▶ **GIVEN RECORDS**
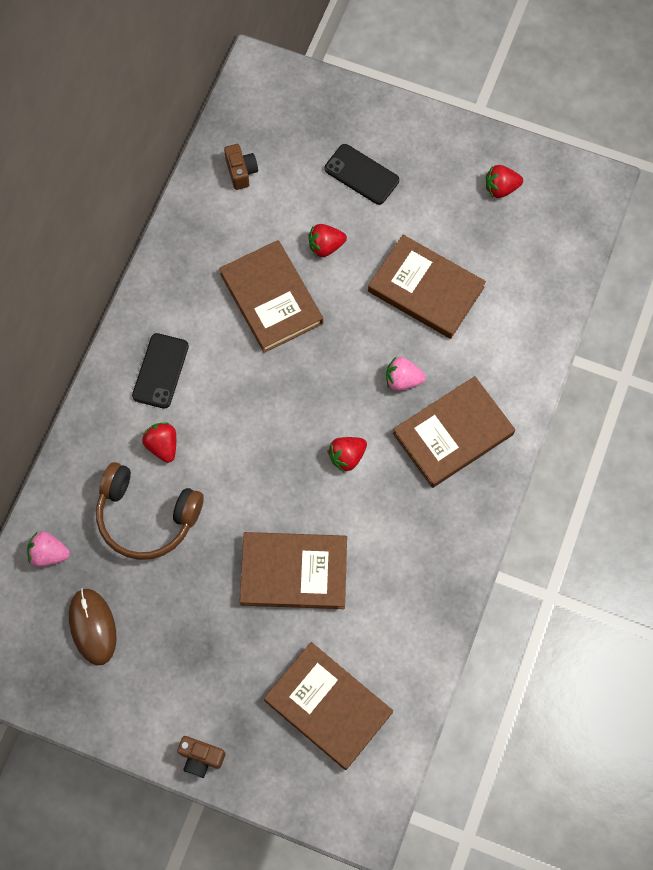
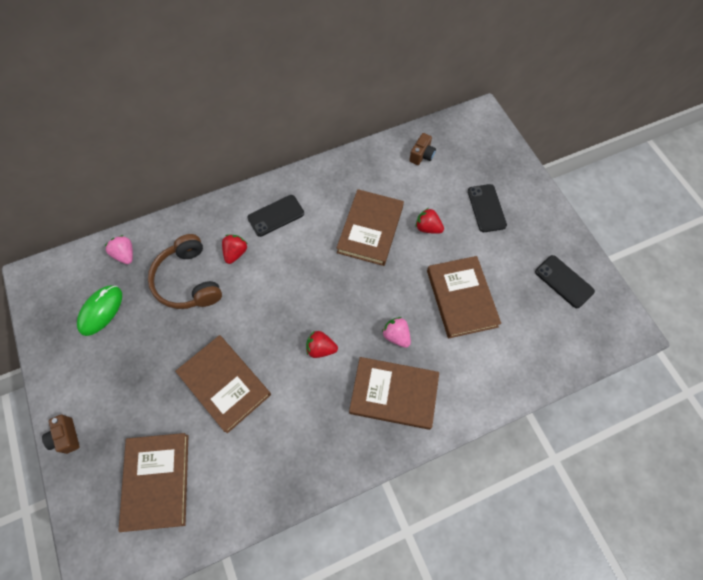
camera: 45 degrees right, 5 degrees down
brown mouse [69,588,117,665] -> green mouse [77,285,122,336]
red strawberry [486,165,523,198] -> black phone [535,255,595,308]

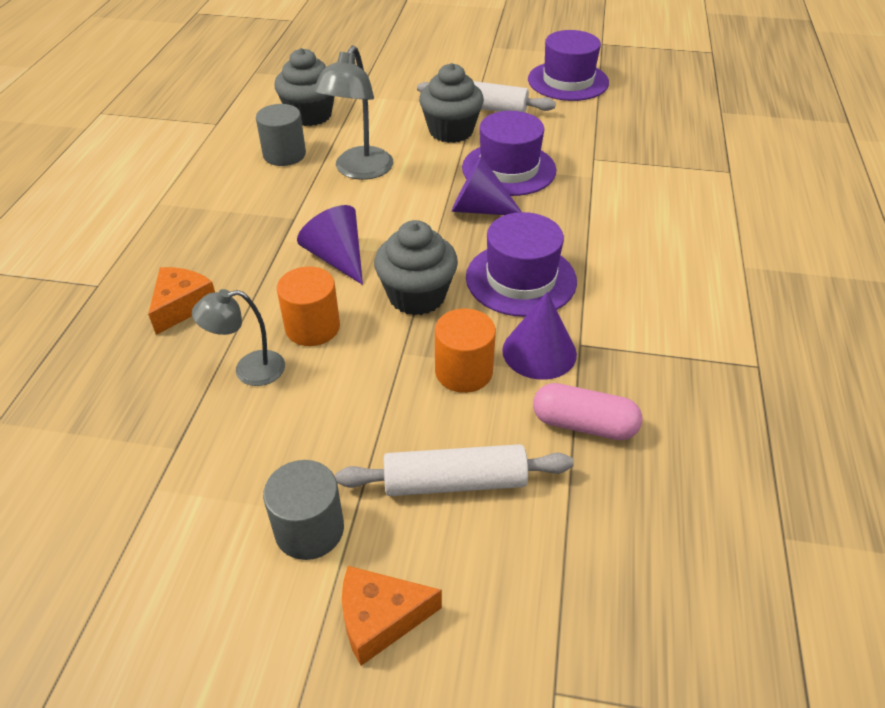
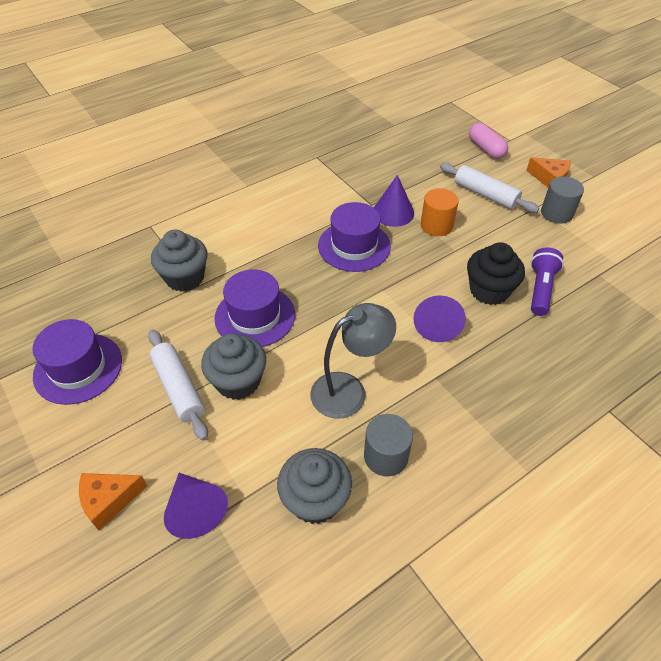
camera: 135 degrees left, 5 degrees up
orange cheese [148,267,215,335] -> orange cheese moved to [79,473,147,531]
grey lamp [192,289,285,386] -> purple flashlight [530,247,564,316]
orange cylinder [277,266,340,346] -> black cupcake [467,242,525,305]
grey cupcake [374,220,458,315] -> grey cupcake moved to [151,230,208,292]
purple cone [451,156,522,215] -> purple cone moved to [164,473,228,539]
pink capsule [533,383,642,440] -> pink capsule moved to [469,123,508,159]

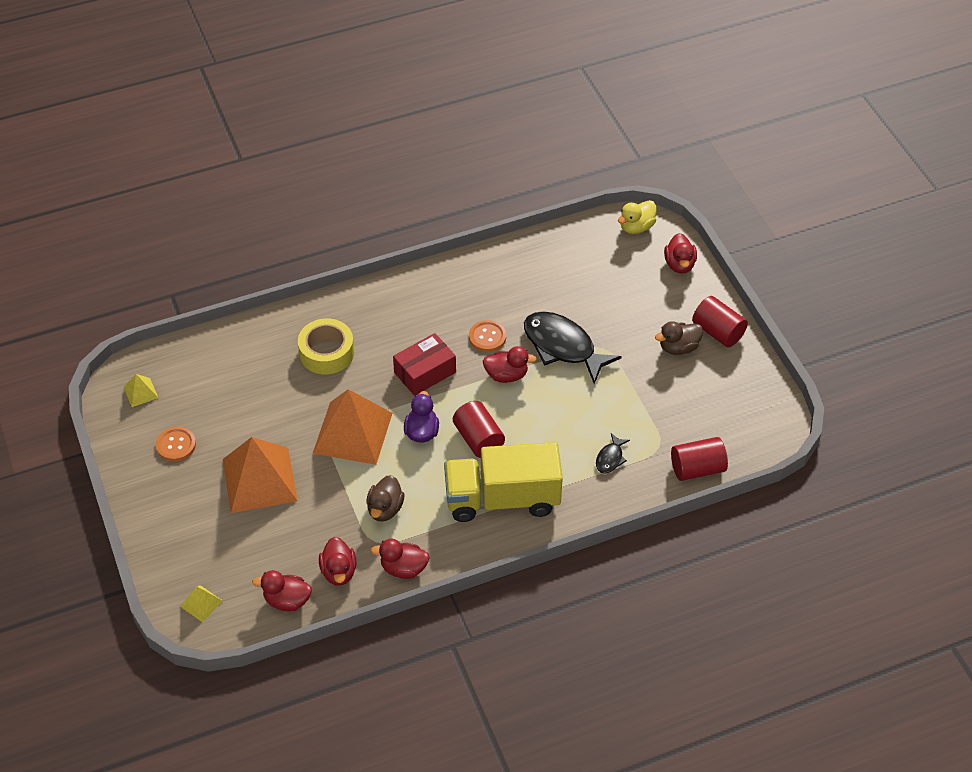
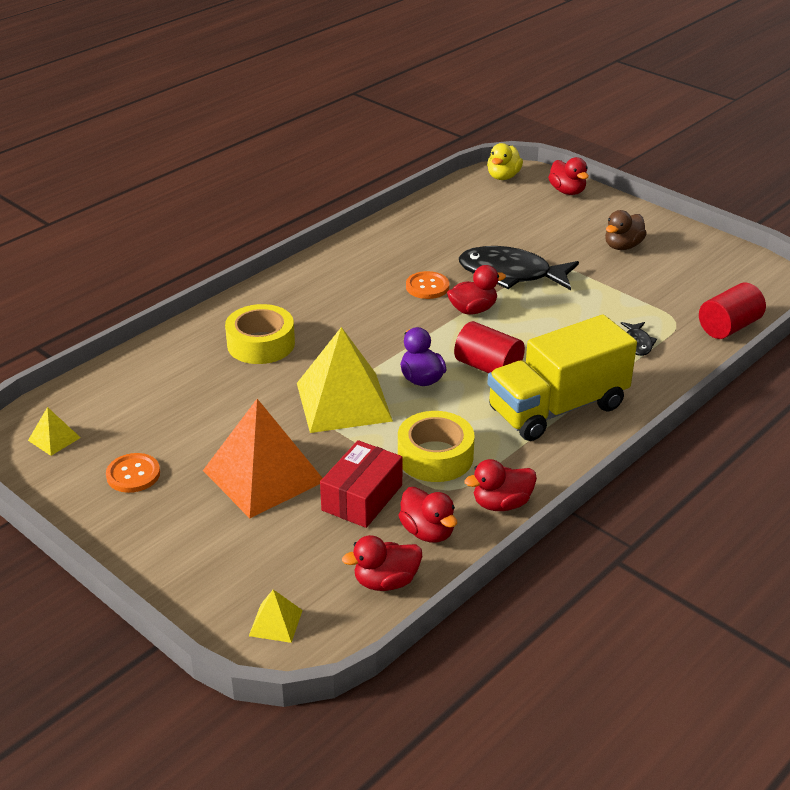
camera: 25 degrees left, 15 degrees down
orange pyramid [313,389,392,465] -> yellow pyramid [297,327,393,433]
brown duck [366,475,404,522] -> yellow tape [398,411,474,482]
red box [393,333,456,396] -> red box moved to [320,440,402,528]
red cylinder [692,296,748,347] -> none

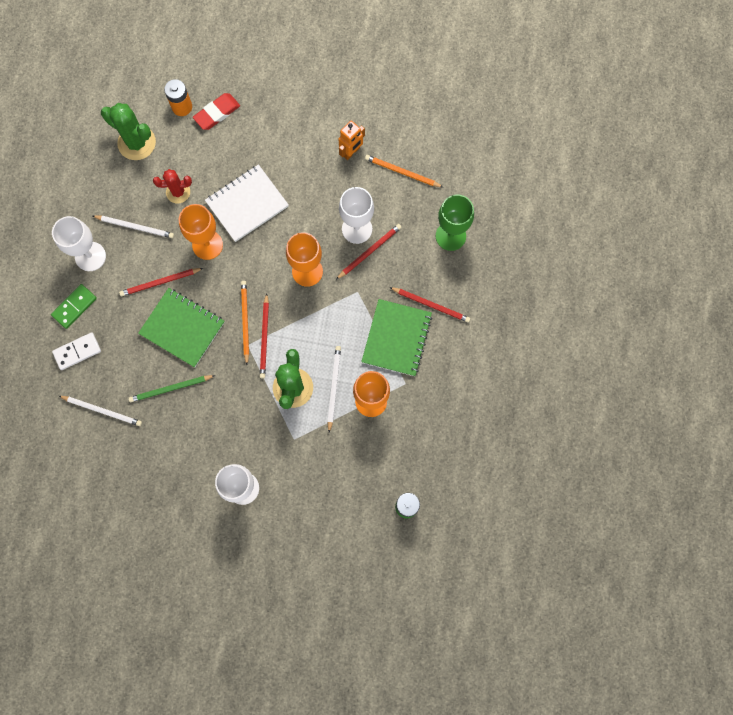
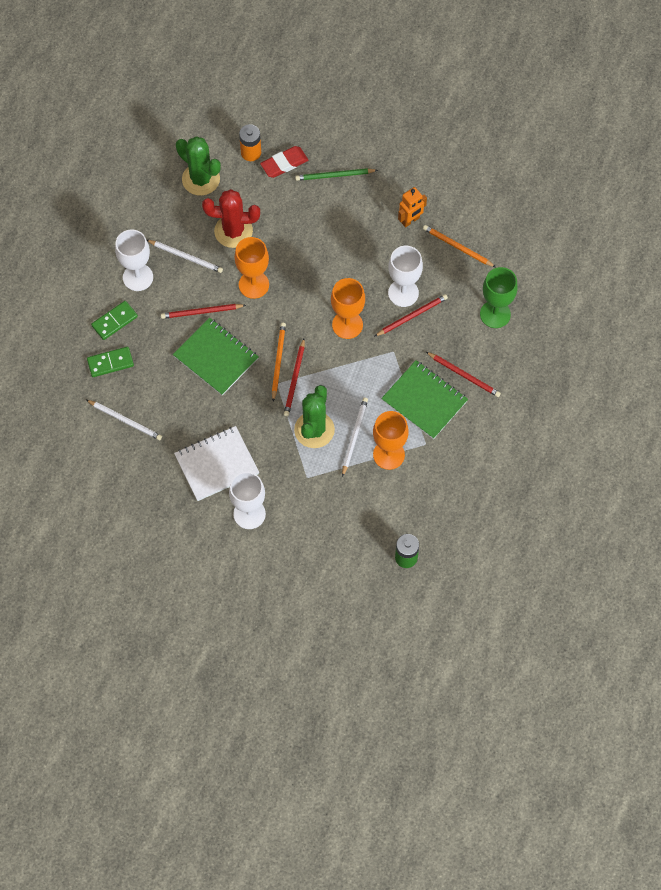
camera: 10 degrees right, 10 degrees down
white domino [52,332,101,370] -> green domino [87,347,134,377]
green pencil [129,375,216,402] -> green pencil moved to [295,168,378,181]
red cactus [153,169,192,203] -> red cactus [202,189,260,248], size x1.58
white notebook [205,164,289,242] -> white notebook moved to [174,426,259,501]
green notebook [361,299,432,376] -> green notebook turned 75 degrees counterclockwise [381,360,468,439]

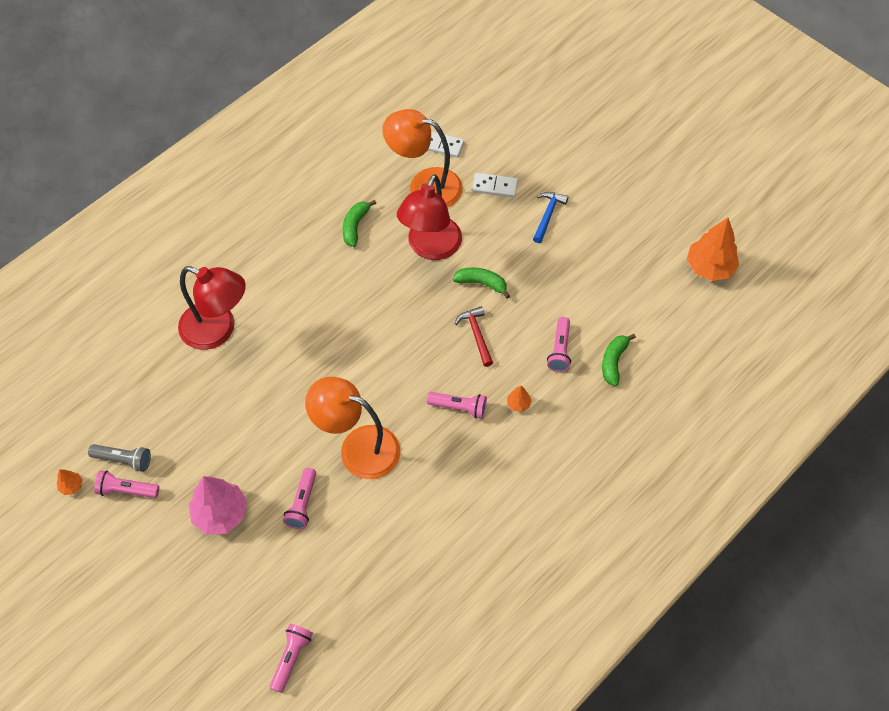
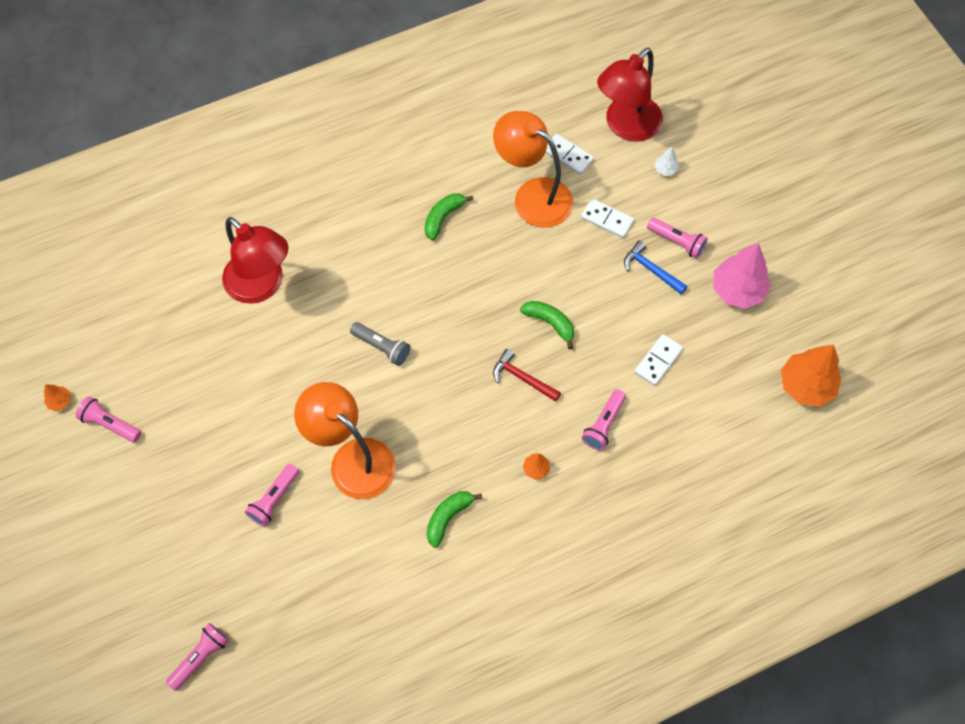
camera: 20 degrees right, 5 degrees up
grey flashlight [88,444,151,472] -> grey flashlight moved to [350,322,410,366]
pink tree [189,476,247,535] -> pink tree moved to [713,243,771,309]
red lamp [397,174,462,260] -> red lamp moved to [597,48,663,142]
pink flashlight [427,392,487,419] -> pink flashlight moved to [647,218,708,259]
red hammer [455,306,493,367] -> red hammer turned 60 degrees counterclockwise [493,349,561,402]
blue hammer [533,192,568,243] -> blue hammer turned 90 degrees counterclockwise [624,241,687,295]
green banana [602,334,636,386] -> green banana moved to [426,491,482,548]
none -> white domino [634,334,683,386]
none -> white tree [654,147,679,176]

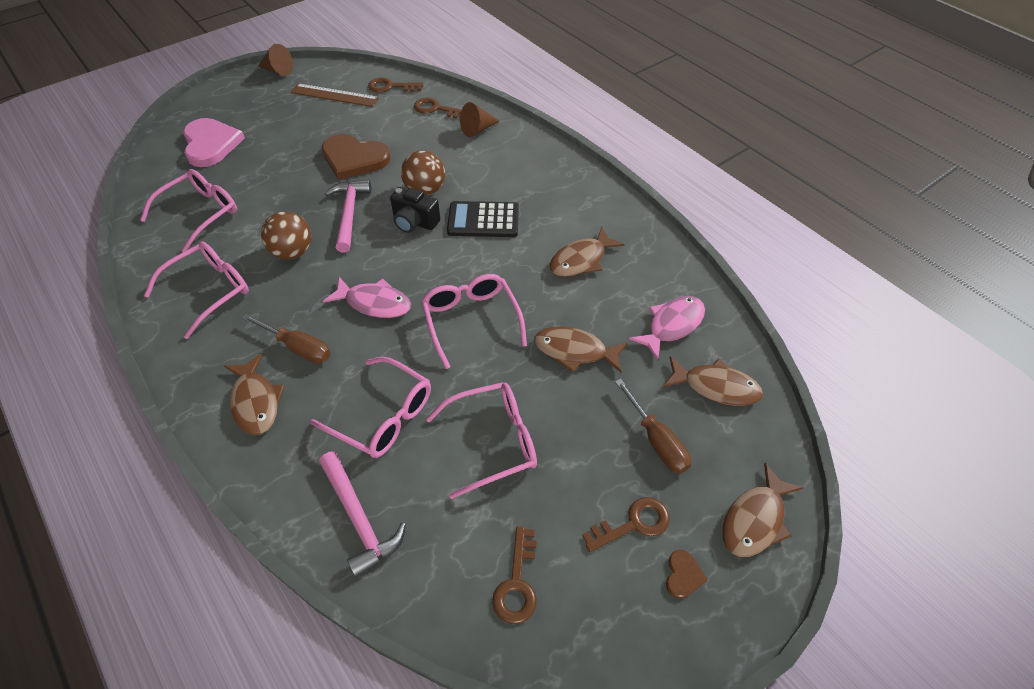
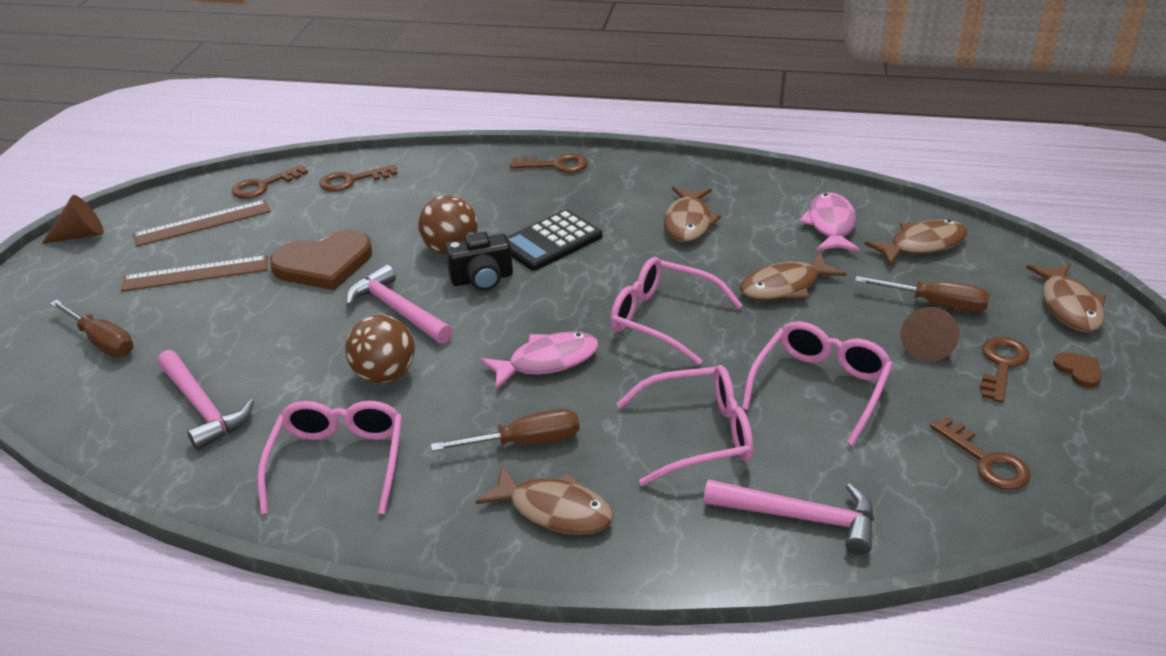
camera: 40 degrees left, 15 degrees down
pink glasses [140,169,237,252] -> pink hammer [157,350,254,450]
pink heart [183,118,245,167] -> brown screwdriver [50,300,134,357]
brown cone [460,102,499,137] -> brown cone moved to [900,307,960,362]
none -> brown ruler [121,255,268,292]
none -> brown key [510,154,588,173]

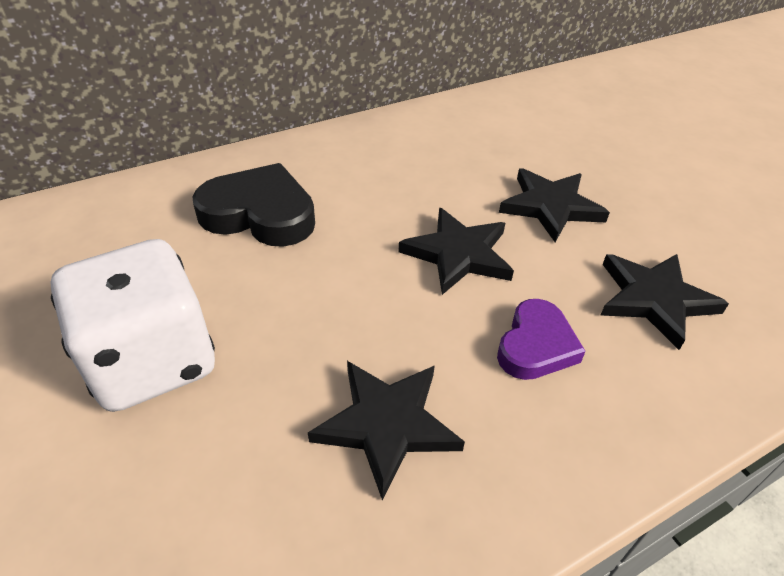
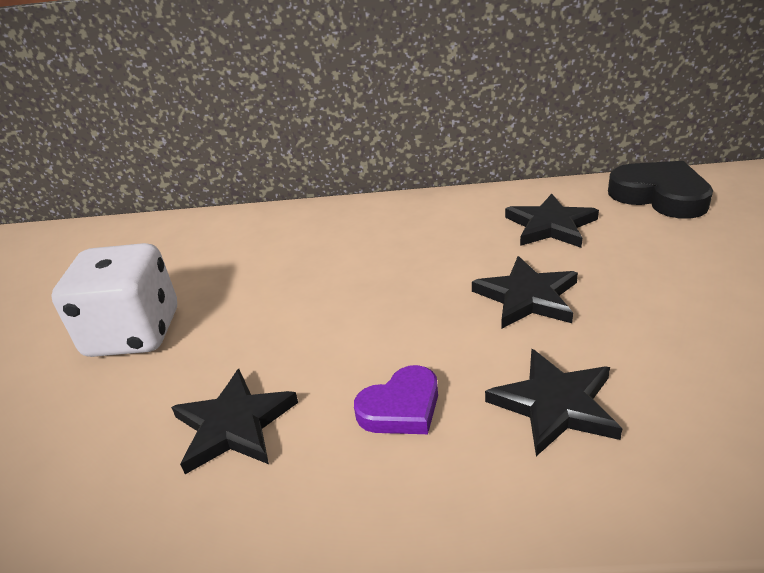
camera: 35 degrees right, 10 degrees down
black heart [192,163,315,247] -> black heart moved to [608,161,713,219]
black star [398,208,514,295] -> black star moved to [505,193,599,248]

▶ **TASK INSTRUCTIONS**
Return exactly the part of the listing above that opens with the line containing "white domino [52,332,101,370]" and closes with the line containing "camera: 20 degrees right, 5 degrees up". Pictures stay out.

▶ **RESULT BELOW**
white domino [52,332,101,370] -> green domino [87,347,134,377]
green pencil [129,375,216,402] -> green pencil moved to [295,168,378,181]
red cactus [153,169,192,203] -> red cactus [202,189,260,248], size x1.58
white notebook [205,164,289,242] -> white notebook moved to [174,426,259,501]
green notebook [361,299,432,376] -> green notebook turned 75 degrees counterclockwise [381,360,468,439]

camera: 20 degrees right, 5 degrees up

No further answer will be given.